▼
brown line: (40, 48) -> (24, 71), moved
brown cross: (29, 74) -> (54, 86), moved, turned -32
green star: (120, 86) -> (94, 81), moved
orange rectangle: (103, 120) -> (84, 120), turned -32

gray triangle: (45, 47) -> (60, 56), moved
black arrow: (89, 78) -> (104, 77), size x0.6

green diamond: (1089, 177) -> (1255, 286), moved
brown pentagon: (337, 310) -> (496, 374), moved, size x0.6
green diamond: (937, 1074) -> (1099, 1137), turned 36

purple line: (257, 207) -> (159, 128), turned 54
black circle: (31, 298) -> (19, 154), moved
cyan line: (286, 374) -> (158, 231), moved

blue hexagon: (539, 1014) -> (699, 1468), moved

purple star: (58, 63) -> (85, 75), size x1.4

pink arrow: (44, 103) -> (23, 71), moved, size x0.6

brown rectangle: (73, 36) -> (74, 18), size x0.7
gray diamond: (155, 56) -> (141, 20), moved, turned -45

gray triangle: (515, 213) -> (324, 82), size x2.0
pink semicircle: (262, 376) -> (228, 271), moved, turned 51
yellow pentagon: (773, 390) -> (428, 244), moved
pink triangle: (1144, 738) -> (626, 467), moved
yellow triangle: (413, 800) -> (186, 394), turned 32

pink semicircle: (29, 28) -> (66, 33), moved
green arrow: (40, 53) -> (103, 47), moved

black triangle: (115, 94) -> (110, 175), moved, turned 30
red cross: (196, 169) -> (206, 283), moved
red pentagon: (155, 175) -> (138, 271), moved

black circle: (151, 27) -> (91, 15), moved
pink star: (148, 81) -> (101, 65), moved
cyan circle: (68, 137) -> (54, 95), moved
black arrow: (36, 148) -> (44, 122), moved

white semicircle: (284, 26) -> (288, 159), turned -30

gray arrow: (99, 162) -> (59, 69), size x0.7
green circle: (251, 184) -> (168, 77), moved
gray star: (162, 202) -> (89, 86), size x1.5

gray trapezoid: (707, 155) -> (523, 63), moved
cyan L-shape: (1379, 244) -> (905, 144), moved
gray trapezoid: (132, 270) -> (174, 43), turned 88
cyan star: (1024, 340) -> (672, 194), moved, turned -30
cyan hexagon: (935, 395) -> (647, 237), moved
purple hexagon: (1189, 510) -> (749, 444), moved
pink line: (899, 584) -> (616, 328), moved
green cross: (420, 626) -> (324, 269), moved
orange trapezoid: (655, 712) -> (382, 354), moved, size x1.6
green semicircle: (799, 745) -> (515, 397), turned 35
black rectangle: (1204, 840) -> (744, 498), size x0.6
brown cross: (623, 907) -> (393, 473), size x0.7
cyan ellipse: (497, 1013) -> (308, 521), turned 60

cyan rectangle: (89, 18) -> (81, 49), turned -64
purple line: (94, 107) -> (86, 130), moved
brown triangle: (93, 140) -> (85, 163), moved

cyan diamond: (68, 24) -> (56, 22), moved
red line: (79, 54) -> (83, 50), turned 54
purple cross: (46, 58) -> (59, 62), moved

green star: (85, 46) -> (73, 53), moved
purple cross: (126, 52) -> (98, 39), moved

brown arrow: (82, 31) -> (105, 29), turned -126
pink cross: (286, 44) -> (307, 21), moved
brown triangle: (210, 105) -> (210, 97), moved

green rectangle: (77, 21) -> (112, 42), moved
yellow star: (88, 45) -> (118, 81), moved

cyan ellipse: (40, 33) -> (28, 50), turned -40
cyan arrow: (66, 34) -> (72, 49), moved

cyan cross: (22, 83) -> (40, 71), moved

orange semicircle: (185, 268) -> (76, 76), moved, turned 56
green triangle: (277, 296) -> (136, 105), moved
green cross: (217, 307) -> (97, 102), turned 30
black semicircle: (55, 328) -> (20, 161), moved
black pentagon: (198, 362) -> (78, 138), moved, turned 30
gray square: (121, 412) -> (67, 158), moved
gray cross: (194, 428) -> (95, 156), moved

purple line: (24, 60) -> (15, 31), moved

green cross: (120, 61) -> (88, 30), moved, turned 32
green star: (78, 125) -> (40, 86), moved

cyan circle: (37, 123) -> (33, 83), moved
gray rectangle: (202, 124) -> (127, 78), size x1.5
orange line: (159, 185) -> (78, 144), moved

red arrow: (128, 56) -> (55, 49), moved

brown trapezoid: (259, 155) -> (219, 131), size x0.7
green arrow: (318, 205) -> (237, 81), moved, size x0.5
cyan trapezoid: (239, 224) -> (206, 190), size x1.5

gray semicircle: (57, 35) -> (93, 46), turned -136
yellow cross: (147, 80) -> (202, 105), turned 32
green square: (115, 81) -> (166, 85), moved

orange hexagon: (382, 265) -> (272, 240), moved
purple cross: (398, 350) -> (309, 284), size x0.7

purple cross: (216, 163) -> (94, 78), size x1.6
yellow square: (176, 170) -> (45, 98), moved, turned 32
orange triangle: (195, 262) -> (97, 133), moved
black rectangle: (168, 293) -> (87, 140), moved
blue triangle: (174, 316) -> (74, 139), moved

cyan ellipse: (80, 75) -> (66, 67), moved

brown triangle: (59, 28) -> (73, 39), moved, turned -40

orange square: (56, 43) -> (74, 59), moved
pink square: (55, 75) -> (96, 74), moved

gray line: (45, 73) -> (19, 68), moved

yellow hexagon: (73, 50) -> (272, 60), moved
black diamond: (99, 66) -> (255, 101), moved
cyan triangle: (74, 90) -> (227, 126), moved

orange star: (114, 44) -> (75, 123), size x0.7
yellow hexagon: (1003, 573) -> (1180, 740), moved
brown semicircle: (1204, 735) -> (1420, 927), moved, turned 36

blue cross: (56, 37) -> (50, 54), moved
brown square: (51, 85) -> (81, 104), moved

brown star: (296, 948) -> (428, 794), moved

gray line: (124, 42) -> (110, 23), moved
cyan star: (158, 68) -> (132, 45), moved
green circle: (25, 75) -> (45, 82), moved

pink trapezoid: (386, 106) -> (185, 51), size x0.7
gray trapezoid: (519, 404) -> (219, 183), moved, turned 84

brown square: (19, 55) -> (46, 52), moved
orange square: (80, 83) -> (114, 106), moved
▲
What the task asks – Print all of the records, leaving each one exactly as it appears above.

Result for this task –
brown line: (40, 48) -> (24, 71), moved
brown cross: (29, 74) -> (54, 86), moved, turned -32
green star: (120, 86) -> (94, 81), moved
orange rectangle: (103, 120) -> (84, 120), turned -32

gray triangle: (45, 47) -> (60, 56), moved
black arrow: (89, 78) -> (104, 77), size x0.6

green diamond: (1089, 177) -> (1255, 286), moved
brown pentagon: (337, 310) -> (496, 374), moved, size x0.6
green diamond: (937, 1074) -> (1099, 1137), turned 36

purple line: (257, 207) -> (159, 128), turned 54
black circle: (31, 298) -> (19, 154), moved
cyan line: (286, 374) -> (158, 231), moved

blue hexagon: (539, 1014) -> (699, 1468), moved

purple star: (58, 63) -> (85, 75), size x1.4

pink arrow: (44, 103) -> (23, 71), moved, size x0.6

brown rectangle: (73, 36) -> (74, 18), size x0.7
gray diamond: (155, 56) -> (141, 20), moved, turned -45

gray triangle: (515, 213) -> (324, 82), size x2.0
pink semicircle: (262, 376) -> (228, 271), moved, turned 51
yellow pentagon: (773, 390) -> (428, 244), moved
pink triangle: (1144, 738) -> (626, 467), moved
yellow triangle: (413, 800) -> (186, 394), turned 32

pink semicircle: (29, 28) -> (66, 33), moved
green arrow: (40, 53) -> (103, 47), moved

black triangle: (115, 94) -> (110, 175), moved, turned 30
red cross: (196, 169) -> (206, 283), moved
red pentagon: (155, 175) -> (138, 271), moved

black circle: (151, 27) -> (91, 15), moved
pink star: (148, 81) -> (101, 65), moved
cyan circle: (68, 137) -> (54, 95), moved
black arrow: (36, 148) -> (44, 122), moved

white semicircle: (284, 26) -> (288, 159), turned -30

gray arrow: (99, 162) -> (59, 69), size x0.7
green circle: (251, 184) -> (168, 77), moved
gray star: (162, 202) -> (89, 86), size x1.5

gray trapezoid: (707, 155) -> (523, 63), moved
cyan L-shape: (1379, 244) -> (905, 144), moved
gray trapezoid: (132, 270) -> (174, 43), turned 88
cyan star: (1024, 340) -> (672, 194), moved, turned -30
cyan hexagon: (935, 395) -> (647, 237), moved
purple hexagon: (1189, 510) -> (749, 444), moved
pink line: (899, 584) -> (616, 328), moved
green cross: (420, 626) -> (324, 269), moved
orange trapezoid: (655, 712) -> (382, 354), moved, size x1.6
green semicircle: (799, 745) -> (515, 397), turned 35
black rectangle: (1204, 840) -> (744, 498), size x0.6
brown cross: (623, 907) -> (393, 473), size x0.7
cyan ellipse: (497, 1013) -> (308, 521), turned 60

cyan rectangle: (89, 18) -> (81, 49), turned -64
purple line: (94, 107) -> (86, 130), moved
brown triangle: (93, 140) -> (85, 163), moved

cyan diamond: (68, 24) -> (56, 22), moved
red line: (79, 54) -> (83, 50), turned 54
purple cross: (46, 58) -> (59, 62), moved

green star: (85, 46) -> (73, 53), moved
purple cross: (126, 52) -> (98, 39), moved

brown arrow: (82, 31) -> (105, 29), turned -126
pink cross: (286, 44) -> (307, 21), moved
brown triangle: (210, 105) -> (210, 97), moved

green rectangle: (77, 21) -> (112, 42), moved
yellow star: (88, 45) -> (118, 81), moved

cyan ellipse: (40, 33) -> (28, 50), turned -40
cyan arrow: (66, 34) -> (72, 49), moved

cyan cross: (22, 83) -> (40, 71), moved

orange semicircle: (185, 268) -> (76, 76), moved, turned 56
green triangle: (277, 296) -> (136, 105), moved
green cross: (217, 307) -> (97, 102), turned 30
black semicircle: (55, 328) -> (20, 161), moved
black pentagon: (198, 362) -> (78, 138), moved, turned 30
gray square: (121, 412) -> (67, 158), moved
gray cross: (194, 428) -> (95, 156), moved

purple line: (24, 60) -> (15, 31), moved

green cross: (120, 61) -> (88, 30), moved, turned 32
green star: (78, 125) -> (40, 86), moved

cyan circle: (37, 123) -> (33, 83), moved
gray rectangle: (202, 124) -> (127, 78), size x1.5
orange line: (159, 185) -> (78, 144), moved

red arrow: (128, 56) -> (55, 49), moved

brown trapezoid: (259, 155) -> (219, 131), size x0.7
green arrow: (318, 205) -> (237, 81), moved, size x0.5
cyan trapezoid: (239, 224) -> (206, 190), size x1.5

gray semicircle: (57, 35) -> (93, 46), turned -136
yellow cross: (147, 80) -> (202, 105), turned 32
green square: (115, 81) -> (166, 85), moved

orange hexagon: (382, 265) -> (272, 240), moved
purple cross: (398, 350) -> (309, 284), size x0.7

purple cross: (216, 163) -> (94, 78), size x1.6
yellow square: (176, 170) -> (45, 98), moved, turned 32
orange triangle: (195, 262) -> (97, 133), moved
black rectangle: (168, 293) -> (87, 140), moved
blue triangle: (174, 316) -> (74, 139), moved

cyan ellipse: (80, 75) -> (66, 67), moved

brown triangle: (59, 28) -> (73, 39), moved, turned -40

orange square: (56, 43) -> (74, 59), moved
pink square: (55, 75) -> (96, 74), moved

gray line: (45, 73) -> (19, 68), moved

yellow hexagon: (73, 50) -> (272, 60), moved
black diamond: (99, 66) -> (255, 101), moved
cyan triangle: (74, 90) -> (227, 126), moved

orange star: (114, 44) -> (75, 123), size x0.7
yellow hexagon: (1003, 573) -> (1180, 740), moved
brown semicircle: (1204, 735) -> (1420, 927), moved, turned 36

blue cross: (56, 37) -> (50, 54), moved
brown square: (51, 85) -> (81, 104), moved

brown star: (296, 948) -> (428, 794), moved

gray line: (124, 42) -> (110, 23), moved
cyan star: (158, 68) -> (132, 45), moved
green circle: (25, 75) -> (45, 82), moved

pink trapezoid: (386, 106) -> (185, 51), size x0.7
gray trapezoid: (519, 404) -> (219, 183), moved, turned 84

brown square: (19, 55) -> (46, 52), moved
orange square: (80, 83) -> (114, 106), moved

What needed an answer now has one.